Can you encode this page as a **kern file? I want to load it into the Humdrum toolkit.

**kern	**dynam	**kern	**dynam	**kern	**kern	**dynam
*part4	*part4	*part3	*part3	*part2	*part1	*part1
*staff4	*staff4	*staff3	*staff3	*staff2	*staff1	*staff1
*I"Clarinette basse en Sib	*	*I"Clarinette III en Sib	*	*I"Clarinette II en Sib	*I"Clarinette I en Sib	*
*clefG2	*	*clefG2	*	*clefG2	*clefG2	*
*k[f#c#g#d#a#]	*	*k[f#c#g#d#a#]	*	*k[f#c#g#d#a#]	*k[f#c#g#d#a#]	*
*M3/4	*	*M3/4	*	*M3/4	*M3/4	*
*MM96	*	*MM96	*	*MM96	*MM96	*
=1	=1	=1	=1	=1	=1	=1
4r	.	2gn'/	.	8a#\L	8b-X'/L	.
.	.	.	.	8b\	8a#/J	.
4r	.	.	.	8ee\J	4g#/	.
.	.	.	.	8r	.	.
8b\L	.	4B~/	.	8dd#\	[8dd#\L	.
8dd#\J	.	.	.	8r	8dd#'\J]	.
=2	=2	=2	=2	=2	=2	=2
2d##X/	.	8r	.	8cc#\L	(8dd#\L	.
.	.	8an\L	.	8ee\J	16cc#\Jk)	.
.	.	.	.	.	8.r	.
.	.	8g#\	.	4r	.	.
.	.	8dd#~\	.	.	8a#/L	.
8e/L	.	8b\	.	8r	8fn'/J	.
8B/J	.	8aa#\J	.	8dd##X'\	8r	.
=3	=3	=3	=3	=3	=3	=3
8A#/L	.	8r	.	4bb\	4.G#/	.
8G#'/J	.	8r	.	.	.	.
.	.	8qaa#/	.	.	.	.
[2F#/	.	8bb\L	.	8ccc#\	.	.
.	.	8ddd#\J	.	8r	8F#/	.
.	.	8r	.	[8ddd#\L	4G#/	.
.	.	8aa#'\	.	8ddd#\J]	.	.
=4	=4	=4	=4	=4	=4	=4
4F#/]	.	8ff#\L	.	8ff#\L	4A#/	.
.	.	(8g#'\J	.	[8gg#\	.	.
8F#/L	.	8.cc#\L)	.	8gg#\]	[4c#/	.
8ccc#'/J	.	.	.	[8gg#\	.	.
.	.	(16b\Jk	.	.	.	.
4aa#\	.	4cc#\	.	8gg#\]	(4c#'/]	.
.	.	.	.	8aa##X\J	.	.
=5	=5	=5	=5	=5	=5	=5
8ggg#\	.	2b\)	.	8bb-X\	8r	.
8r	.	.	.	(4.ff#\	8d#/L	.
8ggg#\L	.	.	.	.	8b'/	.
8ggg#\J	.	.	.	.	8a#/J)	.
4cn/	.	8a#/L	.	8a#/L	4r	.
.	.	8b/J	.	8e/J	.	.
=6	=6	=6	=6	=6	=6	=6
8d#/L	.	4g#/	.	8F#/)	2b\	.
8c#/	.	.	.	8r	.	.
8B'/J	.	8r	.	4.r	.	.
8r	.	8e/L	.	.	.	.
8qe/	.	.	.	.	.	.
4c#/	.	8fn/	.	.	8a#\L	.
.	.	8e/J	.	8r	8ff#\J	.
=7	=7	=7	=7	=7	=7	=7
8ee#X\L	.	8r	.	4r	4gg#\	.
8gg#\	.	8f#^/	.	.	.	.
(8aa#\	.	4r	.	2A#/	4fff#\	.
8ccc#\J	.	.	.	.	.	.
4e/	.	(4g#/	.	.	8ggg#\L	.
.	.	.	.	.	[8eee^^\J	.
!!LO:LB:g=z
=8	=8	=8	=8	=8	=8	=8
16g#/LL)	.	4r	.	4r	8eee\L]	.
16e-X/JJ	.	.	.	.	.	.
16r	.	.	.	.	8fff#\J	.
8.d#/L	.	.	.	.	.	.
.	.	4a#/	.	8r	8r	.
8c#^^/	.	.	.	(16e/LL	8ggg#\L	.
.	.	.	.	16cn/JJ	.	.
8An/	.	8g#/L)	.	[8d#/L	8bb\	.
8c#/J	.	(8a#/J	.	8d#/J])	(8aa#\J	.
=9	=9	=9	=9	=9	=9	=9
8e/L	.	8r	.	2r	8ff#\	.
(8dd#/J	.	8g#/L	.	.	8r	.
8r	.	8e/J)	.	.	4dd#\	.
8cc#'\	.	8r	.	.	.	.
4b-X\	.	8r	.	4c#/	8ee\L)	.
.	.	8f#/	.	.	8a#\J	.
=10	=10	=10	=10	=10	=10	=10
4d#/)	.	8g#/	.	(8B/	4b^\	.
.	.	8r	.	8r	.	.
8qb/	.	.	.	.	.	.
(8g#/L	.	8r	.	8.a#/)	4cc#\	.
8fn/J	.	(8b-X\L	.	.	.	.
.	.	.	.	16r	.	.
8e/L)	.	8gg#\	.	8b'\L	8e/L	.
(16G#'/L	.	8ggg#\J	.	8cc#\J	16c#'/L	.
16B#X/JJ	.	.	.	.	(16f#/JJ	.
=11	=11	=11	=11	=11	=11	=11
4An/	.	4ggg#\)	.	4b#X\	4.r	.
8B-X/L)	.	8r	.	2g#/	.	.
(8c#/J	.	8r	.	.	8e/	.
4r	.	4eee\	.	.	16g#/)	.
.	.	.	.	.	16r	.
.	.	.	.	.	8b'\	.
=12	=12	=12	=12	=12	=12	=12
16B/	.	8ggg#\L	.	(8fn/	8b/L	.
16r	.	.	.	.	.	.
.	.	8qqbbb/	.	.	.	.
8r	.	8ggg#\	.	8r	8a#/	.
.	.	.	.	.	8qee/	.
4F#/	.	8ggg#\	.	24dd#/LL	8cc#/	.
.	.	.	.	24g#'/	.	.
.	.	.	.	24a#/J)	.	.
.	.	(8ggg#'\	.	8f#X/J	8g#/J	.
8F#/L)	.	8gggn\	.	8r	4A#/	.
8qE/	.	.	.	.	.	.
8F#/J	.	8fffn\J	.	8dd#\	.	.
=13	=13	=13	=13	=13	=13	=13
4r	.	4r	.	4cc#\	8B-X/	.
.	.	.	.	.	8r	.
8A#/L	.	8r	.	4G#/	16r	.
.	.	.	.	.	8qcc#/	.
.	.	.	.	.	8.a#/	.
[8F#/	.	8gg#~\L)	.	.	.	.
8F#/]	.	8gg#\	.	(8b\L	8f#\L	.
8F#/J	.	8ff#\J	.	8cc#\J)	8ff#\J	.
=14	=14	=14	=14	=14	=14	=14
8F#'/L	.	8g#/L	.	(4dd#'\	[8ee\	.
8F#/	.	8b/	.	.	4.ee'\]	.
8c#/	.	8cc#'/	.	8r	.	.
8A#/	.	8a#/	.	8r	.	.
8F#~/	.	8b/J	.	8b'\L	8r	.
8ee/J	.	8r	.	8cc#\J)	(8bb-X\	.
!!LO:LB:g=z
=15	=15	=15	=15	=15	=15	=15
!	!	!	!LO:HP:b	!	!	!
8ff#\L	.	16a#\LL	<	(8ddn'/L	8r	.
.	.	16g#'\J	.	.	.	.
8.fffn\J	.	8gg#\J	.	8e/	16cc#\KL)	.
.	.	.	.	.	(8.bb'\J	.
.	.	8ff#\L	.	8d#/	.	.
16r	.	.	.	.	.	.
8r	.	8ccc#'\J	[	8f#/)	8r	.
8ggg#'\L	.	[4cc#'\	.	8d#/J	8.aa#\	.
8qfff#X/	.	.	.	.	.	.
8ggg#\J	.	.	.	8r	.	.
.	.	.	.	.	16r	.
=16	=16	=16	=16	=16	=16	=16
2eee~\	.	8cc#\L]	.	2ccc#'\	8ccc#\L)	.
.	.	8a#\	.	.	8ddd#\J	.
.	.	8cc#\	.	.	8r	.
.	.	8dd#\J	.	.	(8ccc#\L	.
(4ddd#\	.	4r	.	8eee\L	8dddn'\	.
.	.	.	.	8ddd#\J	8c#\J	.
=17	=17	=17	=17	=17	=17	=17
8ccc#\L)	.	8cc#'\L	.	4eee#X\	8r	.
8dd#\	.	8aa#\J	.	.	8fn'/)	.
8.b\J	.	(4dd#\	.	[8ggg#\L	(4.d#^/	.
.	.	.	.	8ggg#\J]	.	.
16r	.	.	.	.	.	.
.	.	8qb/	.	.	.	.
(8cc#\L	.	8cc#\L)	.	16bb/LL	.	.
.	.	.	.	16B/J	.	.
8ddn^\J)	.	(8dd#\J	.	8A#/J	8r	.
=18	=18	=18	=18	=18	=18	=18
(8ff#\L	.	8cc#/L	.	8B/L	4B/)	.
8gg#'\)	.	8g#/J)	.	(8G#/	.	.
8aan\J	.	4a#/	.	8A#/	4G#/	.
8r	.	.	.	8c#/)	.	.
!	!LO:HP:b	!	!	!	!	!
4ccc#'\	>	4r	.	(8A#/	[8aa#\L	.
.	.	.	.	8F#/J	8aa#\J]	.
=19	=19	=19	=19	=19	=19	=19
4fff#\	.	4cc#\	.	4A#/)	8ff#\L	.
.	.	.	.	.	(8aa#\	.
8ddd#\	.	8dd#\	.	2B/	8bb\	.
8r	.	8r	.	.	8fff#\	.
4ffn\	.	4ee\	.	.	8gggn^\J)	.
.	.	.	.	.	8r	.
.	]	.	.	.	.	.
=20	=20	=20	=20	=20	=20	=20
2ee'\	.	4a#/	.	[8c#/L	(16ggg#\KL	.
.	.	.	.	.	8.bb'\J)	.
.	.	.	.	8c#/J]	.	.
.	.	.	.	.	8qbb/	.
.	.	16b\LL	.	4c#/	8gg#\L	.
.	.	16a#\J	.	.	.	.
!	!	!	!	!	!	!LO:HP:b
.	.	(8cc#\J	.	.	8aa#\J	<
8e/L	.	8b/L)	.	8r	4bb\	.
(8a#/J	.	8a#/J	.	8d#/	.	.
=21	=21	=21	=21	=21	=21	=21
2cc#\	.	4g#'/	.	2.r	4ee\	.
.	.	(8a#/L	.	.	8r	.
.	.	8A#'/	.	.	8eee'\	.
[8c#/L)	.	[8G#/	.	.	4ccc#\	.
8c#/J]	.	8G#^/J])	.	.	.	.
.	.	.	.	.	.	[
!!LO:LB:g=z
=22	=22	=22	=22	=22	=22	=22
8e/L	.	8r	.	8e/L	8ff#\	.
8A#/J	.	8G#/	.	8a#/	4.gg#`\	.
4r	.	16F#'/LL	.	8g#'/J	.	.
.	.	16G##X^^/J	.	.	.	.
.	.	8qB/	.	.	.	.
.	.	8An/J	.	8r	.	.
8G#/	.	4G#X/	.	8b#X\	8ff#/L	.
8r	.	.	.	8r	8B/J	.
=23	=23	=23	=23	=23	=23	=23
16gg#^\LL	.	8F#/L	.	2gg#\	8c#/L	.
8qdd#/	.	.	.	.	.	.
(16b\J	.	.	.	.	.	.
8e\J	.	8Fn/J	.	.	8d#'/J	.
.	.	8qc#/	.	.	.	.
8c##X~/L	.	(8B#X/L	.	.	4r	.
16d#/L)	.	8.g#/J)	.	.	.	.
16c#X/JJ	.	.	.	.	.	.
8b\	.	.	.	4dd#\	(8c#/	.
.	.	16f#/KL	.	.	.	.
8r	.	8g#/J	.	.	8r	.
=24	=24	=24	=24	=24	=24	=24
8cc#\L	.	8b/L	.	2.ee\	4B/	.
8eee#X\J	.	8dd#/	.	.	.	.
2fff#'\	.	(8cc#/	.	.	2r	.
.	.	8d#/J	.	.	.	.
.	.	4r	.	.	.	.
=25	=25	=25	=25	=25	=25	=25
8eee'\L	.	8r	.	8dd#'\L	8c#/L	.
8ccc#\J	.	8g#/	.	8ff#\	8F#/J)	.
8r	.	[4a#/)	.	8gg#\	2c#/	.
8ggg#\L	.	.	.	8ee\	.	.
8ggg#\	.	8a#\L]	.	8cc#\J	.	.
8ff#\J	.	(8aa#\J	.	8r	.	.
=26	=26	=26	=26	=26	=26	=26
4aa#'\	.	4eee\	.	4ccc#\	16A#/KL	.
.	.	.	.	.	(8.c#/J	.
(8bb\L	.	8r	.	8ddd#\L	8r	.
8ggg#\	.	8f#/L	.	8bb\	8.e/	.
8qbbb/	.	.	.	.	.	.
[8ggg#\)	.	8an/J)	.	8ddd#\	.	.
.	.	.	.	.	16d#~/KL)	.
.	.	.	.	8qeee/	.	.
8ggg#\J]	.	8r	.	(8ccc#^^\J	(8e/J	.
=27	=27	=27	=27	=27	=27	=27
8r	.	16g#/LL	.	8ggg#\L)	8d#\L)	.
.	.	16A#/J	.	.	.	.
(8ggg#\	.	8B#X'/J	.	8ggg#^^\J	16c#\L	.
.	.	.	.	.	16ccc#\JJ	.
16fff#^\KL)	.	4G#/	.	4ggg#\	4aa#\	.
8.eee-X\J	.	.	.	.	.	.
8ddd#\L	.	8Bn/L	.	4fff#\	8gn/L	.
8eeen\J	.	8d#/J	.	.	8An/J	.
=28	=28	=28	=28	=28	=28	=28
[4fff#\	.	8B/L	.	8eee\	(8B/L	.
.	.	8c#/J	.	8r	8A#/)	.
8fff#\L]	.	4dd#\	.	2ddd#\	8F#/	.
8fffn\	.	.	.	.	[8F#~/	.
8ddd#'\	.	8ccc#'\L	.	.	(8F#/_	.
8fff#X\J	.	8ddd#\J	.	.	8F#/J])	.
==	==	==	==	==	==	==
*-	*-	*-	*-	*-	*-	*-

◆ ◆ ◆ ◆ ◆ ◆ ◆

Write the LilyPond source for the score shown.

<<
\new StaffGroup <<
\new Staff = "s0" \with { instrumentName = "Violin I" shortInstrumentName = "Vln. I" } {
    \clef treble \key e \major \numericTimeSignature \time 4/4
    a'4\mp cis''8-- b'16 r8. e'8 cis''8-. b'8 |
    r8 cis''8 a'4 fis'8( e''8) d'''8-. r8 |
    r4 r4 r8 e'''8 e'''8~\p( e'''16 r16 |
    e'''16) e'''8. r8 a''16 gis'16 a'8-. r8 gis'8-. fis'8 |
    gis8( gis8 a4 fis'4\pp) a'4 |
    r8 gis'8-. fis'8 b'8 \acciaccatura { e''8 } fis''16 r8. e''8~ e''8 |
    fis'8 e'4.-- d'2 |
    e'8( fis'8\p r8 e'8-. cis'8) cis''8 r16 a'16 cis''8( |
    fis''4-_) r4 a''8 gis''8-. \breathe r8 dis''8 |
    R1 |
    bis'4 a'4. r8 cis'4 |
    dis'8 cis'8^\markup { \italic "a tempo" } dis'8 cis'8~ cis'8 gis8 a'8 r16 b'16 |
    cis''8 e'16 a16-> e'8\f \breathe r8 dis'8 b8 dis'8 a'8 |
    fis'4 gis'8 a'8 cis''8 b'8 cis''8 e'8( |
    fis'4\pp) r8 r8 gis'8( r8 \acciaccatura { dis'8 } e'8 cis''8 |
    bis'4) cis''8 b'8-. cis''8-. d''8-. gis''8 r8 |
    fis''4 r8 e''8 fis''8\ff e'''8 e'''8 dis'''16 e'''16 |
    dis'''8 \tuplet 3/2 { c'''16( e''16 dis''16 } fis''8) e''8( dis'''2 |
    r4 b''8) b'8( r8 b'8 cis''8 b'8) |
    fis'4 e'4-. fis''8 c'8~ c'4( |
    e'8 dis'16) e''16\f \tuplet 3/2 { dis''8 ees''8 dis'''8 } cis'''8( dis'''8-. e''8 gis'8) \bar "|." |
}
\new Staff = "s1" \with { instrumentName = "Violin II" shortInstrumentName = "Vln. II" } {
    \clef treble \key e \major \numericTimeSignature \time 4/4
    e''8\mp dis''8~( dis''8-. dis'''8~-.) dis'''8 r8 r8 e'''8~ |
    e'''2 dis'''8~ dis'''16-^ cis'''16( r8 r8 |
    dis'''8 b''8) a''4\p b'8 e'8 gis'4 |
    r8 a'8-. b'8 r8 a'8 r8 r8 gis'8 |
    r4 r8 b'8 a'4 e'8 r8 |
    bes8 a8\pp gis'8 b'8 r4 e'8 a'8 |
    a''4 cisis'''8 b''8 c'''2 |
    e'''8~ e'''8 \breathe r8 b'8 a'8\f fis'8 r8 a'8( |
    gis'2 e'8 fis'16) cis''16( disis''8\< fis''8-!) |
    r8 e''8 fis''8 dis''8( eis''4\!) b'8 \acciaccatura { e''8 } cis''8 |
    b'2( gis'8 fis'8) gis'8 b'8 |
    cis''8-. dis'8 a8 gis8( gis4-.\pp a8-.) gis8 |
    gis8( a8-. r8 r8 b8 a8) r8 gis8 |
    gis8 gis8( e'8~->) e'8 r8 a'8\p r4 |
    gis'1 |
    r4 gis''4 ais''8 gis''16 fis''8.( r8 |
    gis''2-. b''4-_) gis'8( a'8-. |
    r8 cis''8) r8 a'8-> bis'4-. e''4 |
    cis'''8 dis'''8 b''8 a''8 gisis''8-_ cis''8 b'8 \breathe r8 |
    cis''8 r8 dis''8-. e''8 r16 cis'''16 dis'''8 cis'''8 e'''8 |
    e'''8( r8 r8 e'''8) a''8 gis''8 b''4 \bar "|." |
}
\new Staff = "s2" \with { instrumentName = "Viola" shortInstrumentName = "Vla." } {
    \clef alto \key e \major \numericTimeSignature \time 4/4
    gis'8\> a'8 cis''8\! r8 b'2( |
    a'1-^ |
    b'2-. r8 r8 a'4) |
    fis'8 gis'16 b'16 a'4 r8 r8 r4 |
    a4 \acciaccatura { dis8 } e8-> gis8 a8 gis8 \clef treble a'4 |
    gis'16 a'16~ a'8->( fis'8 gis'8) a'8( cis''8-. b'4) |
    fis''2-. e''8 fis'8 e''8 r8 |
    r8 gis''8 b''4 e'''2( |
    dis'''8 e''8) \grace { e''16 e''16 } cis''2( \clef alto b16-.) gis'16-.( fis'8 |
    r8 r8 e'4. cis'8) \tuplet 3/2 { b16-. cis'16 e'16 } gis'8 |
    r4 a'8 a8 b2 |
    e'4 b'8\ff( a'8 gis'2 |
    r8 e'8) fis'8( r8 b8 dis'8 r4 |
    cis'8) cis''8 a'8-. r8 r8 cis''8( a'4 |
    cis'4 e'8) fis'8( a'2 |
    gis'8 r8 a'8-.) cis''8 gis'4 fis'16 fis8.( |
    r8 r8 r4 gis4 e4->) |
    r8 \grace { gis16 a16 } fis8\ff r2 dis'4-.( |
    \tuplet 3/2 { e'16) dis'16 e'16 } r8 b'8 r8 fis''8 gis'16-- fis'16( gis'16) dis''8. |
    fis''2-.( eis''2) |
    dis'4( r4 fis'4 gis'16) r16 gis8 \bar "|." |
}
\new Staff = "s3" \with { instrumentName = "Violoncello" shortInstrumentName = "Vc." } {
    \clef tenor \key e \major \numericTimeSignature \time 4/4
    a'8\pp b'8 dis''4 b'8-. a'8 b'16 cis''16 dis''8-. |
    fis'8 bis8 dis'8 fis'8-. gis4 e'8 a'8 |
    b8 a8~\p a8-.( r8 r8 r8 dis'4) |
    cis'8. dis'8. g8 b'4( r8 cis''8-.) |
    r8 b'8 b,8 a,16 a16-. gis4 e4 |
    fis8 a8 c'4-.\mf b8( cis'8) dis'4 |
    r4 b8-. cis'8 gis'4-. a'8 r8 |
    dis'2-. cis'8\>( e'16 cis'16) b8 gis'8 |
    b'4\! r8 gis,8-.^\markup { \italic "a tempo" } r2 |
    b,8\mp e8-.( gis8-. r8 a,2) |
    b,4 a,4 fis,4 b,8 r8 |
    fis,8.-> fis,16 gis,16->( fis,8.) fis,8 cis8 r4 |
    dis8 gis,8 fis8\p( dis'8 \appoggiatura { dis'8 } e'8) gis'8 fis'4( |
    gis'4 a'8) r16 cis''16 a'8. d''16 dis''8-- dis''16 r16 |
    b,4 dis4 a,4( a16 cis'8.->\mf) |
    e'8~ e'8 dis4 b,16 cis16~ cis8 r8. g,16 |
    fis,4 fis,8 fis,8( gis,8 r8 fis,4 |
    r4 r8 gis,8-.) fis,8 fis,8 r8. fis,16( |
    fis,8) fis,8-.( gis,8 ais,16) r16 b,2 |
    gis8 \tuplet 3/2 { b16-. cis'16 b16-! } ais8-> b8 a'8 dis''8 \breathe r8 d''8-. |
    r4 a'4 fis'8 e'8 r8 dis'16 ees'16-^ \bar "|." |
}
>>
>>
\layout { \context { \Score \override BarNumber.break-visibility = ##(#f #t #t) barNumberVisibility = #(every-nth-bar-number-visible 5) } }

◆ ◆ ◆ ◆ ◆ ◆ ◆

Pick out every line of the records containing the string "italic" and copy each one in full.

    dis'8 cis'8^\markup { \italic "a tempo" } dis'8 cis'8~ cis'8 gis8 a'8 r16 b'16 |
    b'4\! r8 gis,8-.^\markup { \italic "a tempo" } r2 |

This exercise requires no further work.